▸ **Task description**: Write out the records beneath this line exactly as they appear, minus any images.

── Exercise materials ──

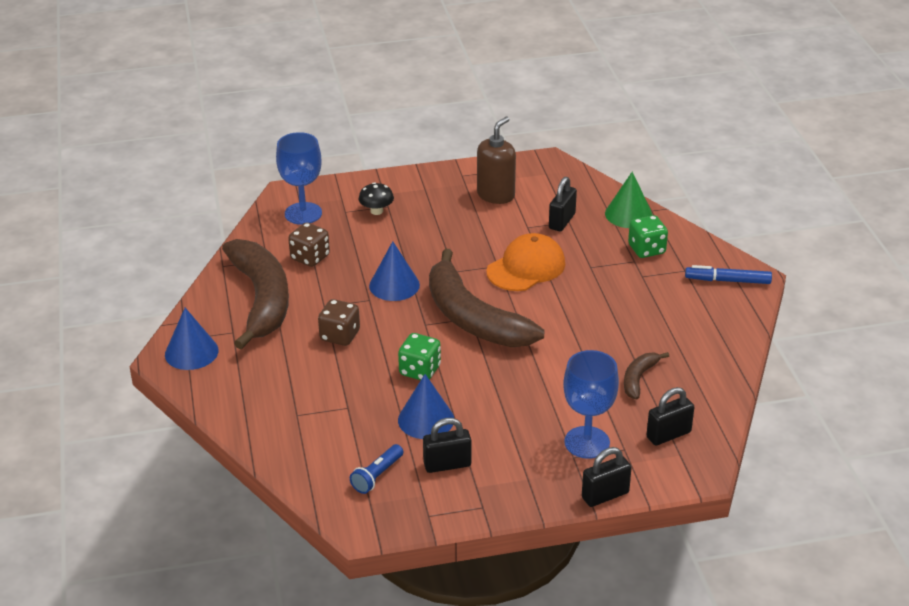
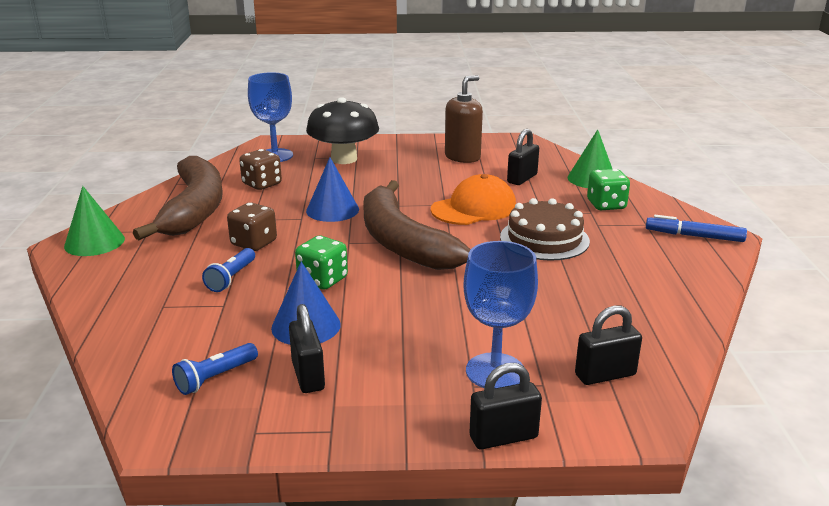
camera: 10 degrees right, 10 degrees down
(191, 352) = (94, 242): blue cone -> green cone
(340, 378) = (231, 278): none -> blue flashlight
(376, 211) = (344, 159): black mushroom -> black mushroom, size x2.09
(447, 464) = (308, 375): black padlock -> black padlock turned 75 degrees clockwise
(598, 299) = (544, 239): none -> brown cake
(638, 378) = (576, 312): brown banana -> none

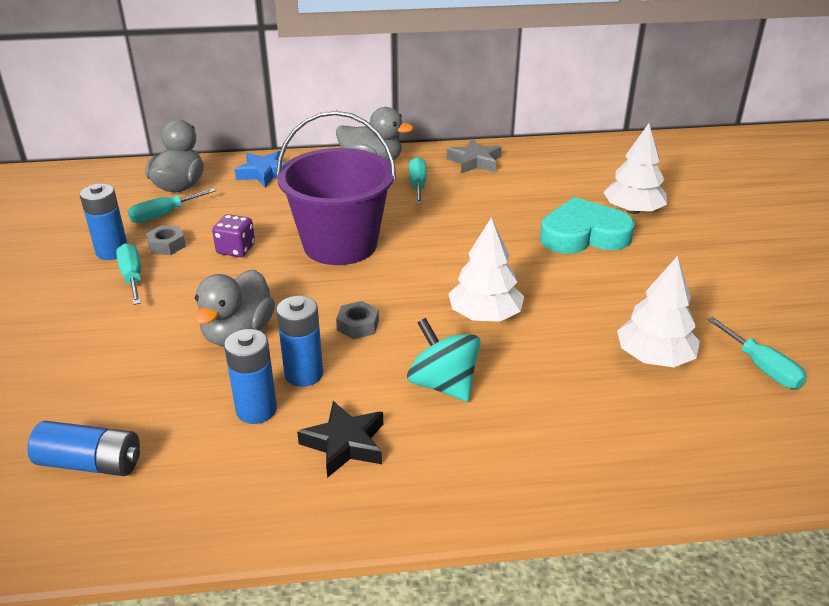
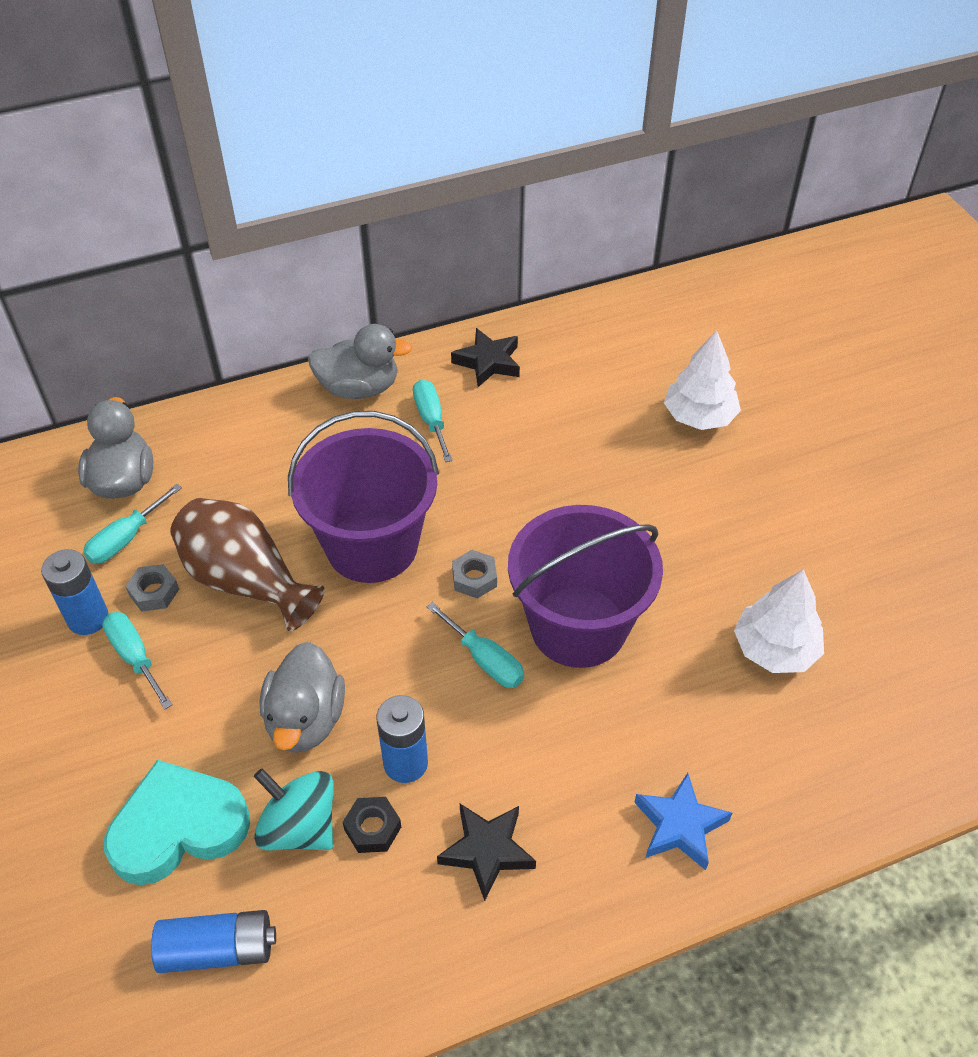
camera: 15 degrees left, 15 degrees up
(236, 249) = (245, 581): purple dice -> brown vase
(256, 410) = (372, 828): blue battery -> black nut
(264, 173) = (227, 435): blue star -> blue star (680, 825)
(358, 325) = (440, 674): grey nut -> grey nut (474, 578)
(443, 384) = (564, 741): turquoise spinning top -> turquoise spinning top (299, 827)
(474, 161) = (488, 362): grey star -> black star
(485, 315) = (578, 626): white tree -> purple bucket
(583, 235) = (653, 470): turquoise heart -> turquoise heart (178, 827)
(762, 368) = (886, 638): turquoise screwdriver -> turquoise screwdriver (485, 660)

───

▸ **Solution**:
camera: 10 degrees right, 10 degrees down
(191, 352) = (94, 242): blue cone -> green cone
(340, 378) = (231, 278): none -> blue flashlight
(376, 211) = (344, 159): black mushroom -> black mushroom, size x2.09
(447, 464) = (308, 375): black padlock -> black padlock turned 75 degrees clockwise
(598, 299) = (544, 239): none -> brown cake
(638, 378) = (576, 312): brown banana -> none

camera: 15 degrees left, 15 degrees up
(236, 249) = (245, 581): purple dice -> brown vase
(256, 410) = (372, 828): blue battery -> black nut
(264, 173) = (227, 435): blue star -> blue star (680, 825)
(358, 325) = (440, 674): grey nut -> grey nut (474, 578)
(443, 384) = (564, 741): turquoise spinning top -> turquoise spinning top (299, 827)
(474, 161) = (488, 362): grey star -> black star
(485, 315) = (578, 626): white tree -> purple bucket
(583, 235) = (653, 470): turquoise heart -> turquoise heart (178, 827)
(762, 368) = (886, 638): turquoise screwdriver -> turquoise screwdriver (485, 660)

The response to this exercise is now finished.